▶ [Work instruction]: The data below should be retyped exactly, with the pictures left out.

Material to process START

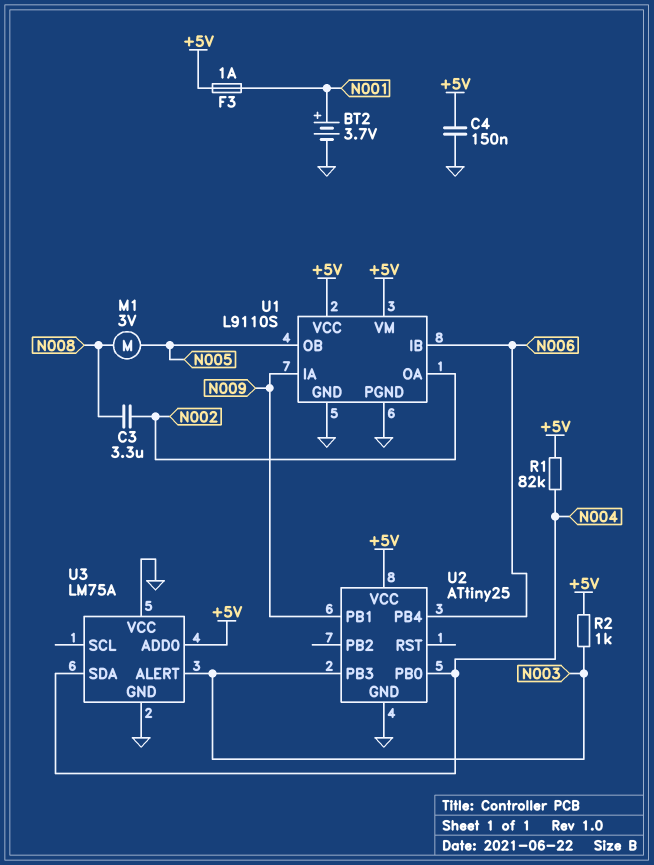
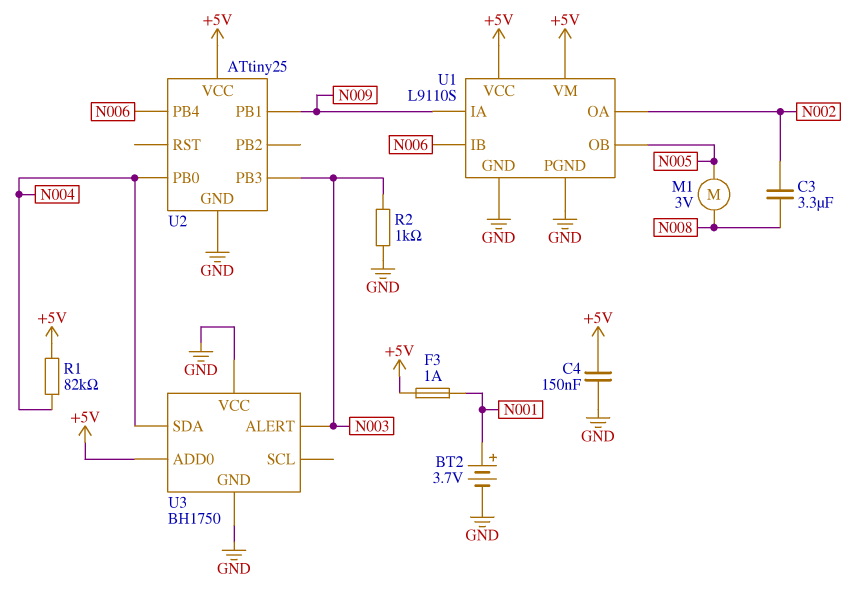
R2: 1k (+5V, N003) -> 1k (GND, N003)
U3: LM75A -> BH1750

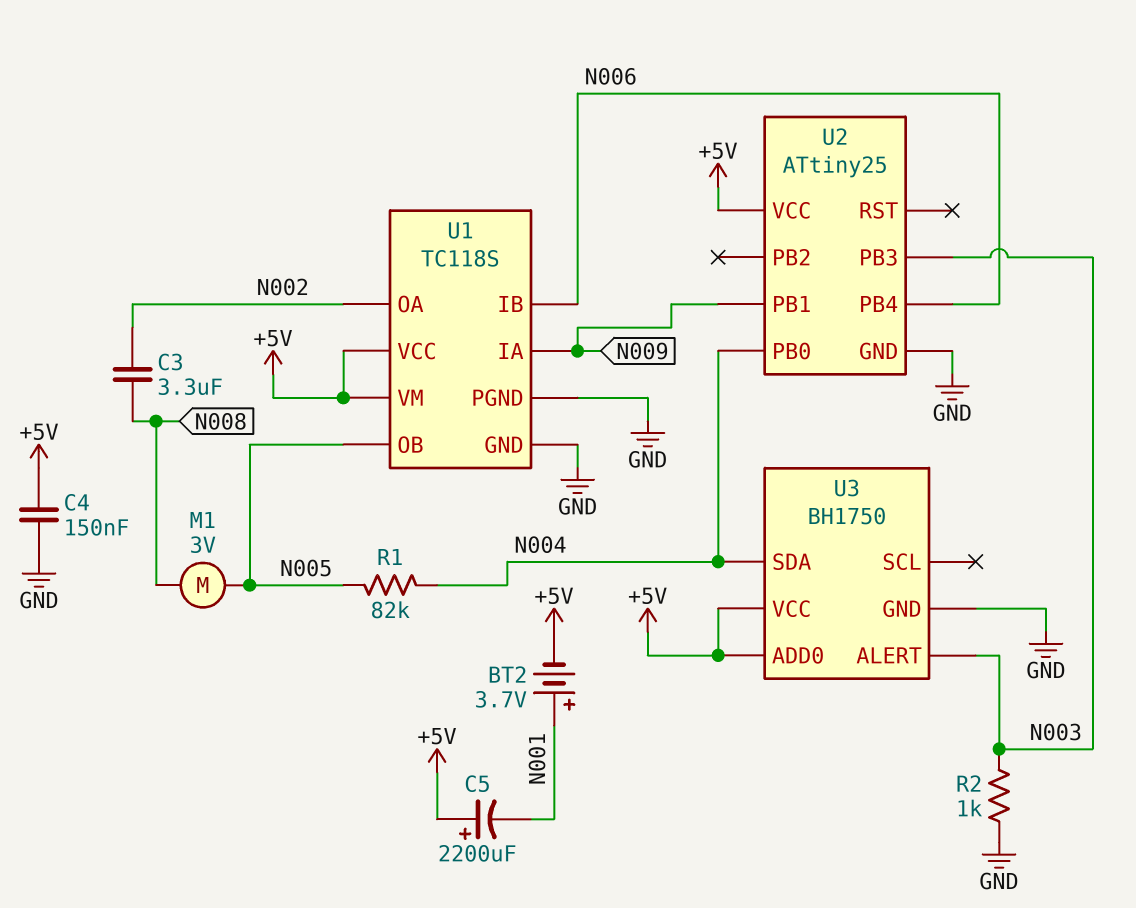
BT2: 3.7V (plus N001, minus GND) -> 3.7V (plus N001, minus +5V)
C5: none -> 2200uF (plus +5V, minus N001)
F3: 1A (+5V, N001) -> none
R1: 82k (+5V, N004) -> 82k (N004, N005)
U1: L9110S -> TC118S
U3 pin VCC: GND -> +5V

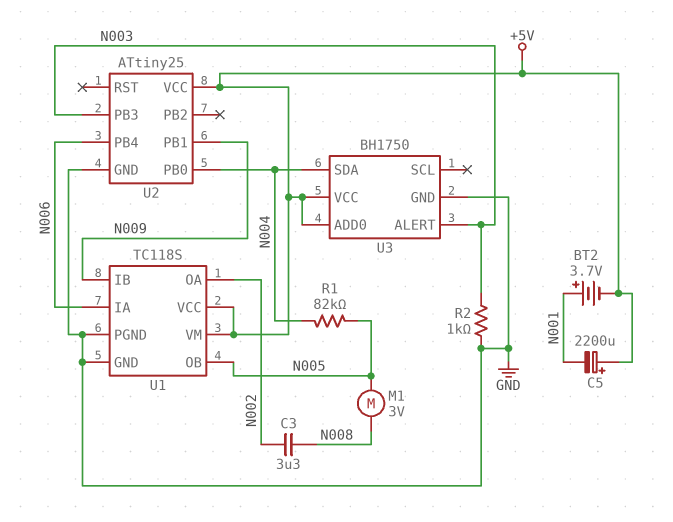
C4: 150nF (+5V, GND) -> none
U1 pin IA: N009 -> N006
U1 pin IB: N006 -> N009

Material to process END

▶ [Solution]:
R2: 1k (+5V, N003) -> 1k (GND, N003)
U3: LM75A -> BH1750

BT2: 3.7V (plus N001, minus GND) -> 3.7V (plus N001, minus +5V)
C5: none -> 2200uF (plus +5V, minus N001)
F3: 1A (+5V, N001) -> none
R1: 82k (+5V, N004) -> 82k (N004, N005)
U1: L9110S -> TC118S
U3 pin VCC: GND -> +5V

C4: 150nF (+5V, GND) -> none
U1 pin IA: N009 -> N006
U1 pin IB: N006 -> N009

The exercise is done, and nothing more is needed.